● **Supplied information**:
• • •
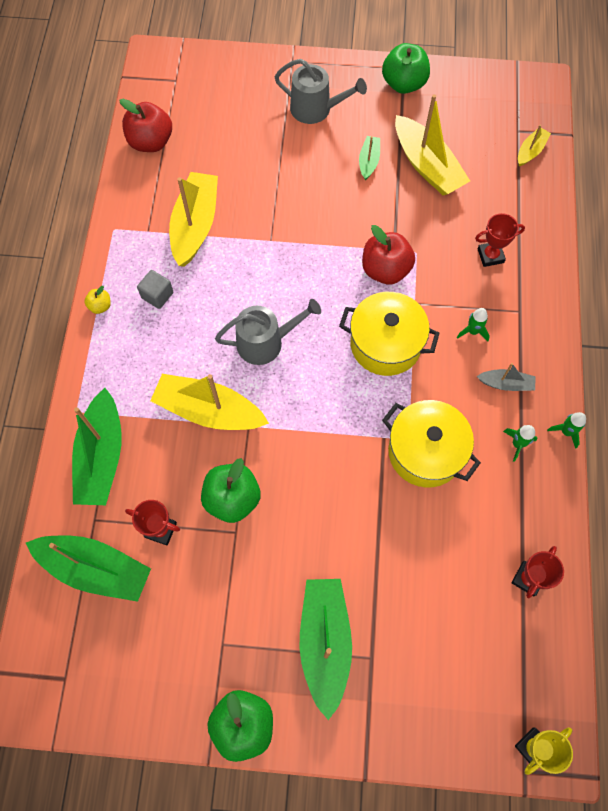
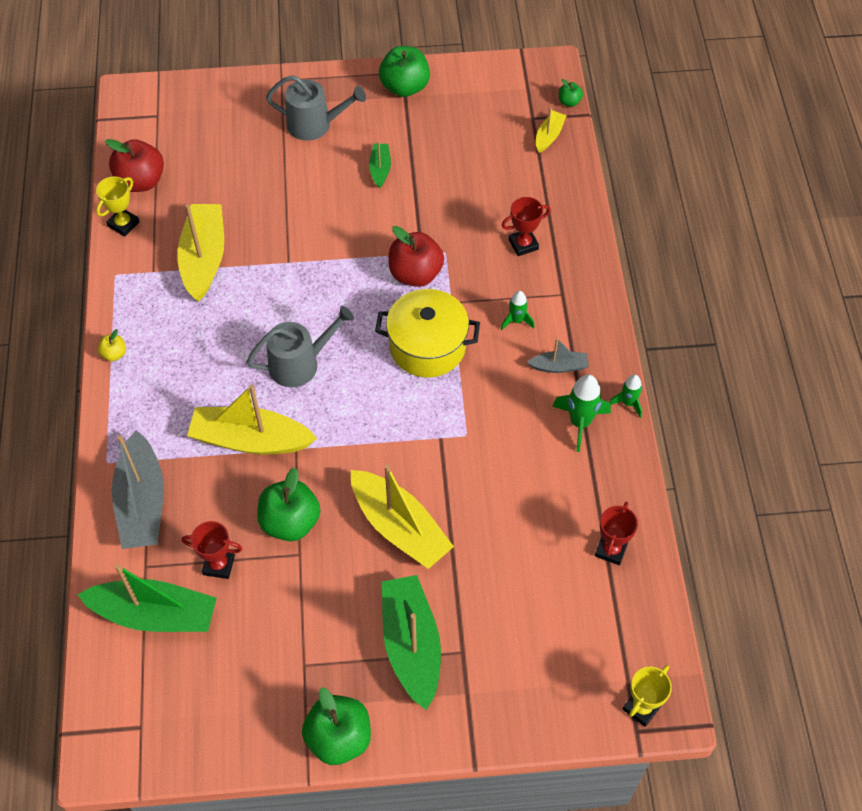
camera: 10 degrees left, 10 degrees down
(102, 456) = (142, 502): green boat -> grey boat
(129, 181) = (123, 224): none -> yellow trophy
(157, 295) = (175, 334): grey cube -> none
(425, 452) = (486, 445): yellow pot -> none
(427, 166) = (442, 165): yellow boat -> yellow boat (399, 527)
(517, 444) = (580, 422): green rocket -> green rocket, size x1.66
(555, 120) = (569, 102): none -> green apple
• • •
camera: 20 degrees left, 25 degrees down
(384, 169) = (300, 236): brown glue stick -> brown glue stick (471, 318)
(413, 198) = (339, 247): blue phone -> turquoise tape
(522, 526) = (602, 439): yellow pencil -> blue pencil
• • •
● **What the exercise asks**:
Reproduce every line above that contains the string "camera".

● **Answer**:
camera: 10 degrees left, 10 degrees down
camera: 20 degrees left, 25 degrees down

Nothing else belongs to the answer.